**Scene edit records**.
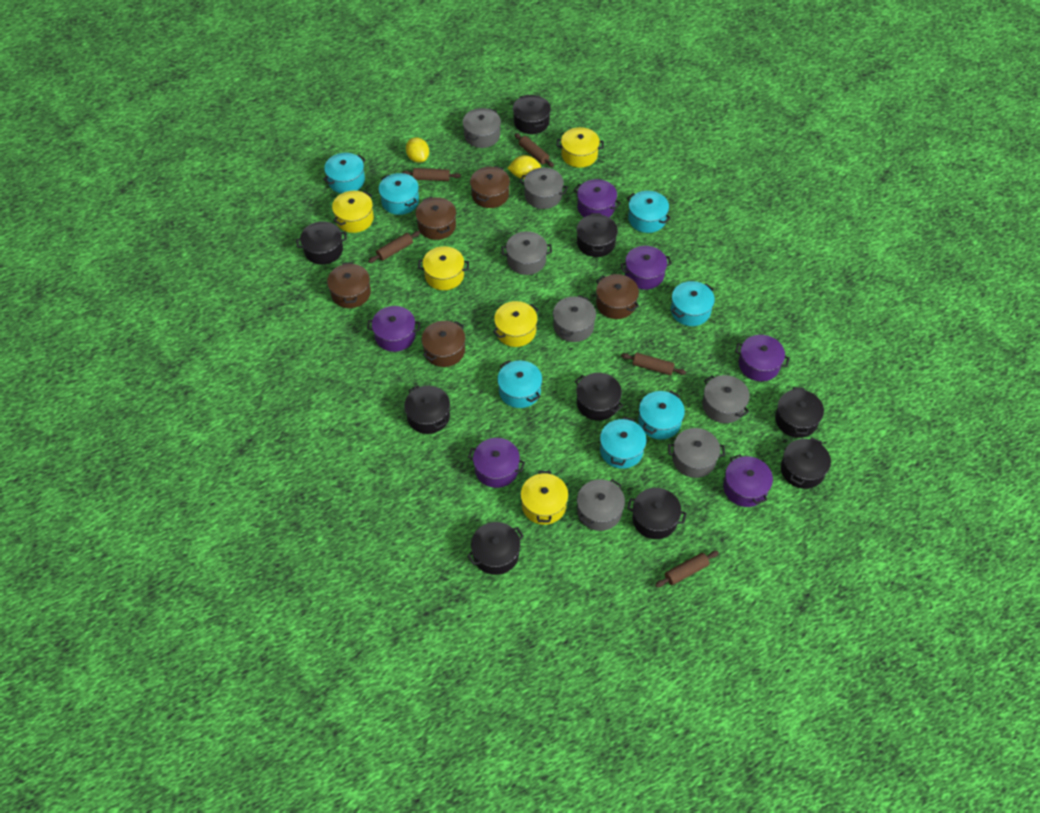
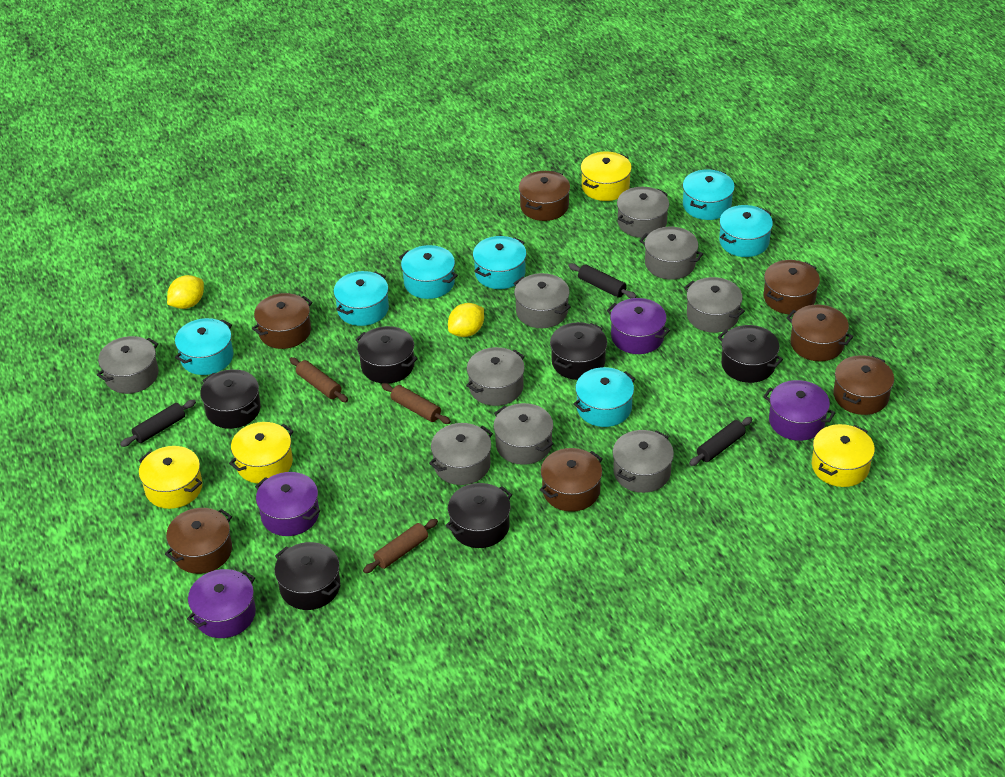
black pot: 9 -> 6
black rolling pin: 0 -> 3
brown pot: 5 -> 7
brown rolling pin: 5 -> 3
grey pot: 7 -> 9
purple pot: 6 -> 4
yellow pot: 5 -> 4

**Problem to solve**. Be exact. Write out all the entries and omit the pictures.

**Written response**.
black pot: 9 -> 6
black rolling pin: 0 -> 3
brown pot: 5 -> 7
brown rolling pin: 5 -> 3
grey pot: 7 -> 9
purple pot: 6 -> 4
yellow pot: 5 -> 4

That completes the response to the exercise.